■ GIVEN TASK: Turn the lines below into a Markdown table with two columns, No. and Text. Number each line in order and leave out the blank ones.

■ THE INPUT:
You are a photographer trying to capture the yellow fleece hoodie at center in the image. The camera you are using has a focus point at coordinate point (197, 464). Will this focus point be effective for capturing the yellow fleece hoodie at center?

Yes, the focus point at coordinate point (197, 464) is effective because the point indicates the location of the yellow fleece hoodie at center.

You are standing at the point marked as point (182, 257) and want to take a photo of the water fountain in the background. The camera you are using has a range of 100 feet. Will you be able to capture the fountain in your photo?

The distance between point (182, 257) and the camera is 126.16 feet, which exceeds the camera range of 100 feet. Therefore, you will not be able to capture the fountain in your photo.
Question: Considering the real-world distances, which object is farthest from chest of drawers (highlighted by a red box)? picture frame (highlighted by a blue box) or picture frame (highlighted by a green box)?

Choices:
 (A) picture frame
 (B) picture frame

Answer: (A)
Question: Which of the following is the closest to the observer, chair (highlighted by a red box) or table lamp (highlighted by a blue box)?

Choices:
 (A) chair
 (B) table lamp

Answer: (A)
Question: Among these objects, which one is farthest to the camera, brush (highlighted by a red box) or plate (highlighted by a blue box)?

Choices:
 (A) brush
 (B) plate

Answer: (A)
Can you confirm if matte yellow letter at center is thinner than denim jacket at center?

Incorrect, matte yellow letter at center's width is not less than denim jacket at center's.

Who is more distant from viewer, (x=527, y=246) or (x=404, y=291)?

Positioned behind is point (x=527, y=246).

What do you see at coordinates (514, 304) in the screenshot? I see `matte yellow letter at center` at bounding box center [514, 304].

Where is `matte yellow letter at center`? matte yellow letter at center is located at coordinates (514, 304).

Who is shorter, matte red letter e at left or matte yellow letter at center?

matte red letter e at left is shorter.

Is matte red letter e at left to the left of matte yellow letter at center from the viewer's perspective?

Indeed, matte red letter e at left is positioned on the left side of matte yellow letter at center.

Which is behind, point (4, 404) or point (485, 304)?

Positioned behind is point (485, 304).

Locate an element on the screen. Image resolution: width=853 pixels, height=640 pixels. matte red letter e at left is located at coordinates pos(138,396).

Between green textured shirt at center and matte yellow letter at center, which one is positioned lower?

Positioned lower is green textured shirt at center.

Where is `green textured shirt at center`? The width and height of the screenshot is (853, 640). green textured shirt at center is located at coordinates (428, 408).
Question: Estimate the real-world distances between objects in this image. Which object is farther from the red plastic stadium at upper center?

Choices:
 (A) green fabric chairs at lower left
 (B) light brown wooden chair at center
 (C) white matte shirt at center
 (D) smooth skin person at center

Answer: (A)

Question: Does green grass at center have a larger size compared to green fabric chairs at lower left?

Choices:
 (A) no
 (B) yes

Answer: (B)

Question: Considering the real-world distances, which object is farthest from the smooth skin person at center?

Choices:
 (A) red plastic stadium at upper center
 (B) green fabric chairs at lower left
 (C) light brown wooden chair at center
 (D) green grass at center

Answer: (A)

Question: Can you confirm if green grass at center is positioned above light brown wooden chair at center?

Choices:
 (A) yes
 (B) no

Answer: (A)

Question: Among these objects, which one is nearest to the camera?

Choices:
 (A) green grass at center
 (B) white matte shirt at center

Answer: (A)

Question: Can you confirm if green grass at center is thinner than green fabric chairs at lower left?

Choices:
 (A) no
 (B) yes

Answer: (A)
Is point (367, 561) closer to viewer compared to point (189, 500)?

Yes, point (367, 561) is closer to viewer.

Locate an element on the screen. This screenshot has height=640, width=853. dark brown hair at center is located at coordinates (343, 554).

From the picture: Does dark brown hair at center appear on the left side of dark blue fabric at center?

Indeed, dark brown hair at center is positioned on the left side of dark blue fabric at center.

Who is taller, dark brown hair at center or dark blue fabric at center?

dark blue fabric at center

■ SOLUTION FOR THIS TASK:
| No. | Text |
|---|---|
| 1 | You are a photographer trying to capture the yellow fleece hoodie at center in the image. The camera you are using has a focus point at coordinate point (197, 464). Will this focus point be effective for capturing the yellow fleece hoodie at center? |
| 2 | Yes, the focus point at coordinate point (197, 464) is effective because the point indicates the location of the yellow fleece hoodie at center. |
| 3 | You are standing at the point marked as point (182, 257) and want to take a photo of the water fountain in the background. The camera you are using has a range of 100 feet. Will you be able to capture the fountain in your photo? |
| 4 | The distance between point (182, 257) and the camera is 126.16 feet, which exceeds the camera range of 100 feet. Therefore, you will not be able to capture the fountain in your photo. |
| 5 | Question: Considering the real-world distances, which object is farthest from chest of drawers (highlighted by a red box)? picture frame (highlighted by a blue box) or picture frame (highlighted by a green box)? |
| 6 | Choices: |
| 7 |  (A) picture frame |
| 8 |  (B) picture frame |
| 9 | Answer: (A) |
| 10 | Question: Which of the following is the closest to the observer, chair (highlighted by a red box) or table lamp (highlighted by a blue box)? |
| 11 | Choices: |
| 12 |  (A) chair |
| 13 |  (B) table lamp |
| 14 | Answer: (A) |
| 15 | Question: Among these objects, which one is farthest to the camera, brush (highlighted by a red box) or plate (highlighted by a blue box)? |
| 16 | Choices: |
| 17 |  (A) brush |
| 18 |  (B) plate |
| 19 | Answer: (A) |
| 20 | Can you confirm if matte yellow letter at center is thinner than denim jacket at center? |
| 21 | Incorrect, matte yellow letter at center's width is not less than denim jacket at center's. |
| 22 | Who is more distant from viewer, (x=527, y=246) or (x=404, y=291)? |
| 23 | Positioned behind is point (x=527, y=246). |
| 24 | What do you see at coordinates (514, 304) in the screenshot? I see `matte yellow letter at center` at bounding box center [514, 304]. |
| 25 | Where is `matte yellow letter at center`? matte yellow letter at center is located at coordinates (514, 304). |
| 26 | Who is shorter, matte red letter e at left or matte yellow letter at center? |
| 27 | matte red letter e at left is shorter. |
| 28 | Is matte red letter e at left to the left of matte yellow letter at center from the viewer's perspective? |
| 29 | Indeed, matte red letter e at left is positioned on the left side of matte yellow letter at center. |
| 30 | Which is behind, point (4, 404) or point (485, 304)? |
| 31 | Positioned behind is point (485, 304). |
| 32 | Locate an element on the screen. Image resolution: width=853 pixels, height=640 pixels. matte red letter e at left is located at coordinates pos(138,396). |
| 33 | Between green textured shirt at center and matte yellow letter at center, which one is positioned lower? |
| 34 | Positioned lower is green textured shirt at center. |
| 35 | Where is `green textured shirt at center`? The width and height of the screenshot is (853, 640). green textured shirt at center is located at coordinates (428, 408). |
| 36 | Question: Estimate the real-world distances between objects in this image. Which object is farther from the red plastic stadium at upper center? |
| 37 | Choices: |
| 38 |  (A) green fabric chairs at lower left |
| 39 |  (B) light brown wooden chair at center |
| 40 |  (C) white matte shirt at center |
| 41 |  (D) smooth skin person at center |
| 42 | Answer: (A) |
| 43 | Question: Does green grass at center have a larger size compared to green fabric chairs at lower left? |
| 44 | Choices: |
| 45 |  (A) no |
| 46 |  (B) yes |
| 47 | Answer: (B) |
| 48 | Question: Considering the real-world distances, which object is farthest from the smooth skin person at center? |
| 49 | Choices: |
| 50 |  (A) red plastic stadium at upper center |
| 51 |  (B) green fabric chairs at lower left |
| 52 |  (C) light brown wooden chair at center |
| 53 |  (D) green grass at center |
| 54 | Answer: (A) |
| 55 | Question: Can you confirm if green grass at center is positioned above light brown wooden chair at center? |
| 56 | Choices: |
| 57 |  (A) yes |
| 58 |  (B) no |
| 59 | Answer: (A) |
| 60 | Question: Among these objects, which one is nearest to the camera? |
| 61 | Choices: |
| 62 |  (A) green grass at center |
| 63 |  (B) white matte shirt at center |
| 64 | Answer: (A) |
| 65 | Question: Can you confirm if green grass at center is thinner than green fabric chairs at lower left? |
| 66 | Choices: |
| 67 |  (A) no |
| 68 |  (B) yes |
| 69 | Answer: (A) |
| 70 | Is point (367, 561) closer to viewer compared to point (189, 500)? |
| 71 | Yes, point (367, 561) is closer to viewer. |
| 72 | Locate an element on the screen. This screenshot has height=640, width=853. dark brown hair at center is located at coordinates (343, 554). |
| 73 | From the picture: Does dark brown hair at center appear on the left side of dark blue fabric at center? |
| 74 | Indeed, dark brown hair at center is positioned on the left side of dark blue fabric at center. |
| 75 | Who is taller, dark brown hair at center or dark blue fabric at center? |
| 76 | dark blue fabric at center |